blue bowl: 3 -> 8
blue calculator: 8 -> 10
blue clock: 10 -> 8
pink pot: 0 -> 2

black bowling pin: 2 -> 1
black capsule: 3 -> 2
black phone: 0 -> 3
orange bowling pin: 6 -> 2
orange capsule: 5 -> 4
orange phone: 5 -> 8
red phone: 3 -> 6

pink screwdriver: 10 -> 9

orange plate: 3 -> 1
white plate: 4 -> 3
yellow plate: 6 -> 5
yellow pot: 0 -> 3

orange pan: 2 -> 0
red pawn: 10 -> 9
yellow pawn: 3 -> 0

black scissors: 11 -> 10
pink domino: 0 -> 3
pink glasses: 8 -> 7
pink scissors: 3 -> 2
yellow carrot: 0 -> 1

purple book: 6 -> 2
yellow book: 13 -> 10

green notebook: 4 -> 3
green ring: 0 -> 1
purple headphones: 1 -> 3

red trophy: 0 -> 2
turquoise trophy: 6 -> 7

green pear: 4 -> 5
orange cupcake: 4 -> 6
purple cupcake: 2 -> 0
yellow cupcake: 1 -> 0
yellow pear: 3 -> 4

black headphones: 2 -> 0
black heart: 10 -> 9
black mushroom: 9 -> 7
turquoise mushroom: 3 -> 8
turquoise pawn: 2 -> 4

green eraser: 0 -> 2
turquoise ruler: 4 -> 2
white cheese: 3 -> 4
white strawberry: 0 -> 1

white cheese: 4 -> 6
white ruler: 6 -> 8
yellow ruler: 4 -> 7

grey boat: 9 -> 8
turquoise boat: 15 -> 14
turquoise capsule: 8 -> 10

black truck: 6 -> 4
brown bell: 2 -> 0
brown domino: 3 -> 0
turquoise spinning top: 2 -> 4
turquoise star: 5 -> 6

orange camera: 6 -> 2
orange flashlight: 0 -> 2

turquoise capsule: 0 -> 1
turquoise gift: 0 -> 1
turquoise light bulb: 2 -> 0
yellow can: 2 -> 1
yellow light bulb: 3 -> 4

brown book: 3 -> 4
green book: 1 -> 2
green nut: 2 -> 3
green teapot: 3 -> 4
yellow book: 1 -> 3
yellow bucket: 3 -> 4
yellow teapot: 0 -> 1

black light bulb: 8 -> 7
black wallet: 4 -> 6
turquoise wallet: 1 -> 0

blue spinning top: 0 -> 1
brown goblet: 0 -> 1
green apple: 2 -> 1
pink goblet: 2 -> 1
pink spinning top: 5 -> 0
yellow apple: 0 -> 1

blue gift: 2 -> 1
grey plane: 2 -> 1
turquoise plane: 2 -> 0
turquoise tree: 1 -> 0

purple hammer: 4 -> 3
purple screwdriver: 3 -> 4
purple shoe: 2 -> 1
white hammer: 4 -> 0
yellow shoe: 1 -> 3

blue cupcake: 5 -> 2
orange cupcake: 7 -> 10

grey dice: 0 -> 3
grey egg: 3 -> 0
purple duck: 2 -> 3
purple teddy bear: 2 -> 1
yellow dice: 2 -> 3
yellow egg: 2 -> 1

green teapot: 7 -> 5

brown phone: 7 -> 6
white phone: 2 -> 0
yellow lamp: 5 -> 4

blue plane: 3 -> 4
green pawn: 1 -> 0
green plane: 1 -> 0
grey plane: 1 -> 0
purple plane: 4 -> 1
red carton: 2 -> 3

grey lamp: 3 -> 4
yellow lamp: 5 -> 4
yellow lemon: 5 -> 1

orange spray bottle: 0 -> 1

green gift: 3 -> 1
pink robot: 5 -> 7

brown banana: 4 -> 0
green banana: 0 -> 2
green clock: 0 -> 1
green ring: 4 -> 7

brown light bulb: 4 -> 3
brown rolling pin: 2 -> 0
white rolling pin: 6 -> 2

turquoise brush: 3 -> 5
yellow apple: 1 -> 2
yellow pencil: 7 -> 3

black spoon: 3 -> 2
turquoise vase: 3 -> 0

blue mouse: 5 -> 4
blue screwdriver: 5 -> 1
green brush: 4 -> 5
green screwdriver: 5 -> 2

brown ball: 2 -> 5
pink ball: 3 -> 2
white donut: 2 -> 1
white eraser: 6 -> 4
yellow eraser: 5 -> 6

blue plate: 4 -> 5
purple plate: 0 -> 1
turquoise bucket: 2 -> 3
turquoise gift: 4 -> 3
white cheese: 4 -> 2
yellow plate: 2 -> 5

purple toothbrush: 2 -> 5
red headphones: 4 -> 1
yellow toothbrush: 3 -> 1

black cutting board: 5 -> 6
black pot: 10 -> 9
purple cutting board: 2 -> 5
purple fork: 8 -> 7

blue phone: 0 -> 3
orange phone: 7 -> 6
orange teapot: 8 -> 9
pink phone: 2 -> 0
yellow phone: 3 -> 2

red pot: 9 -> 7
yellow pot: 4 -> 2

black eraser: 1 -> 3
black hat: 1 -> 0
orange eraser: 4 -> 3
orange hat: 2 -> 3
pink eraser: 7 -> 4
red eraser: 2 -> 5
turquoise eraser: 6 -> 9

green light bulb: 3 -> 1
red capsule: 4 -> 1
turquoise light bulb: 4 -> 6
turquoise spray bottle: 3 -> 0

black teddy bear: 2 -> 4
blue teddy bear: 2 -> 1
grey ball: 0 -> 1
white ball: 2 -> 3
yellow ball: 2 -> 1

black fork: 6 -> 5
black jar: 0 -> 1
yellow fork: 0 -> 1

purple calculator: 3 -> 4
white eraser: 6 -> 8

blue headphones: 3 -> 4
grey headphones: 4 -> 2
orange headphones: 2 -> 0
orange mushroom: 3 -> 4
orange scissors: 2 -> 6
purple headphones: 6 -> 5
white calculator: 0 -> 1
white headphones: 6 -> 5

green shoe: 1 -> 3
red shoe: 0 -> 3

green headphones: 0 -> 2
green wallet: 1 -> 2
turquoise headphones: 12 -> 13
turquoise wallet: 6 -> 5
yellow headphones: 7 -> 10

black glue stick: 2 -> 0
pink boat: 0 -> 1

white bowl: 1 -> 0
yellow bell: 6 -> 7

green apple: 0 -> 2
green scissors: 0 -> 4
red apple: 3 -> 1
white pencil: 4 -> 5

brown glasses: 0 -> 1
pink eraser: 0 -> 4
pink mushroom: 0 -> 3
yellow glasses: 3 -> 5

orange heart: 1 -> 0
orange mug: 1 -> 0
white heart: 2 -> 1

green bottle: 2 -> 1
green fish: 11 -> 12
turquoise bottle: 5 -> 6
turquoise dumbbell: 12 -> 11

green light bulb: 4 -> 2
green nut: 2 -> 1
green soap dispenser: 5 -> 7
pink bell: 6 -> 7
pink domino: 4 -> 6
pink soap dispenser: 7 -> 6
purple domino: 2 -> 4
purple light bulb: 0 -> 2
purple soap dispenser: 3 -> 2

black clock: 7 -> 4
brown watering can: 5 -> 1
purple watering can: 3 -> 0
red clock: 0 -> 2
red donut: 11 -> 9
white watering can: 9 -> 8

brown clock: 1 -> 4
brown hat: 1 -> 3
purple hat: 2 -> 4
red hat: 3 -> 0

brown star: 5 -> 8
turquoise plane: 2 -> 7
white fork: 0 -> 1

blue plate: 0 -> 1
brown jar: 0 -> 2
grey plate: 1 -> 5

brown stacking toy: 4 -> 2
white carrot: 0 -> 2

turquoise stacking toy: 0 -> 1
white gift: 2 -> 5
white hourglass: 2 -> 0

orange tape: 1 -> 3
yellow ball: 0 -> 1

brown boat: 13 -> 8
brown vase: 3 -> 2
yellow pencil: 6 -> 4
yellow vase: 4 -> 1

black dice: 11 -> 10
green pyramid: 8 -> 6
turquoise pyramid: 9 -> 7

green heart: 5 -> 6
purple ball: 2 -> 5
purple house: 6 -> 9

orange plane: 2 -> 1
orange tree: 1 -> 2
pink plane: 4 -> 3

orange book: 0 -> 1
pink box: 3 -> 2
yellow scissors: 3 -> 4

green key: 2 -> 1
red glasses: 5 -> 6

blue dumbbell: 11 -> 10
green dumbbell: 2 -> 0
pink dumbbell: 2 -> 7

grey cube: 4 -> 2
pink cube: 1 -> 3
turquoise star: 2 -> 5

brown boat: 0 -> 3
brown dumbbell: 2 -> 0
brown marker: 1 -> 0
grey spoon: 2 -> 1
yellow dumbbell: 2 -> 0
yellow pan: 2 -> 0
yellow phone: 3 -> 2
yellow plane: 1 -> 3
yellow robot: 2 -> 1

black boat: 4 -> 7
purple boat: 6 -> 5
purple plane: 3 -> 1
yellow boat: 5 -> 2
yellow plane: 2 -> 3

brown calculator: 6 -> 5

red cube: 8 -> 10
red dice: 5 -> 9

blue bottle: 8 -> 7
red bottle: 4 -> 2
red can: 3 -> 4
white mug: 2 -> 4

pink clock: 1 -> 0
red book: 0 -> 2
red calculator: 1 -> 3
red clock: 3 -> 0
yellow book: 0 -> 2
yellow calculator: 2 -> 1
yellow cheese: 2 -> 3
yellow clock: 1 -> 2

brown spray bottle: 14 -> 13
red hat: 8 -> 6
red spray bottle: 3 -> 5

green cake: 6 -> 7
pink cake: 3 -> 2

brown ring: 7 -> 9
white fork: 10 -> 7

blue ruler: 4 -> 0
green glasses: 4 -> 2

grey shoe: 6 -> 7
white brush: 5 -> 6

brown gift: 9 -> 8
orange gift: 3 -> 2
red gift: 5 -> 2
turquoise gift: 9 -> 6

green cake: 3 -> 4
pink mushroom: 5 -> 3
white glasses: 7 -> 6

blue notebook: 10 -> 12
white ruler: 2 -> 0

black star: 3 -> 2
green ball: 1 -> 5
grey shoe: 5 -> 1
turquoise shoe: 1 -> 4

## Exercise directions
Transcribe, exactly and without additions, the lines of the records above, beginning with the line that contains "pink glasses: 8 -> 7" and ending with the line that contains "red carton: 2 -> 3", both included.

## Task output
pink glasses: 8 -> 7
pink scissors: 3 -> 2
yellow carrot: 0 -> 1

purple book: 6 -> 2
yellow book: 13 -> 10

green notebook: 4 -> 3
green ring: 0 -> 1
purple headphones: 1 -> 3

red trophy: 0 -> 2
turquoise trophy: 6 -> 7

green pear: 4 -> 5
orange cupcake: 4 -> 6
purple cupcake: 2 -> 0
yellow cupcake: 1 -> 0
yellow pear: 3 -> 4

black headphones: 2 -> 0
black heart: 10 -> 9
black mushroom: 9 -> 7
turquoise mushroom: 3 -> 8
turquoise pawn: 2 -> 4

green eraser: 0 -> 2
turquoise ruler: 4 -> 2
white cheese: 3 -> 4
white strawberry: 0 -> 1

white cheese: 4 -> 6
white ruler: 6 -> 8
yellow ruler: 4 -> 7

grey boat: 9 -> 8
turquoise boat: 15 -> 14
turquoise capsule: 8 -> 10

black truck: 6 -> 4
brown bell: 2 -> 0
brown domino: 3 -> 0
turquoise spinning top: 2 -> 4
turquoise star: 5 -> 6

orange camera: 6 -> 2
orange flashlight: 0 -> 2

turquoise capsule: 0 -> 1
turquoise gift: 0 -> 1
turquoise light bulb: 2 -> 0
yellow can: 2 -> 1
yellow light bulb: 3 -> 4

brown book: 3 -> 4
green book: 1 -> 2
green nut: 2 -> 3
green teapot: 3 -> 4
yellow book: 1 -> 3
yellow bucket: 3 -> 4
yellow teapot: 0 -> 1

black light bulb: 8 -> 7
black wallet: 4 -> 6
turquoise wallet: 1 -> 0

blue spinning top: 0 -> 1
brown goblet: 0 -> 1
green apple: 2 -> 1
pink goblet: 2 -> 1
pink spinning top: 5 -> 0
yellow apple: 0 -> 1

blue gift: 2 -> 1
grey plane: 2 -> 1
turquoise plane: 2 -> 0
turquoise tree: 1 -> 0

purple hammer: 4 -> 3
purple screwdriver: 3 -> 4
purple shoe: 2 -> 1
white hammer: 4 -> 0
yellow shoe: 1 -> 3

blue cupcake: 5 -> 2
orange cupcake: 7 -> 10

grey dice: 0 -> 3
grey egg: 3 -> 0
purple duck: 2 -> 3
purple teddy bear: 2 -> 1
yellow dice: 2 -> 3
yellow egg: 2 -> 1

green teapot: 7 -> 5

brown phone: 7 -> 6
white phone: 2 -> 0
yellow lamp: 5 -> 4

blue plane: 3 -> 4
green pawn: 1 -> 0
green plane: 1 -> 0
grey plane: 1 -> 0
purple plane: 4 -> 1
red carton: 2 -> 3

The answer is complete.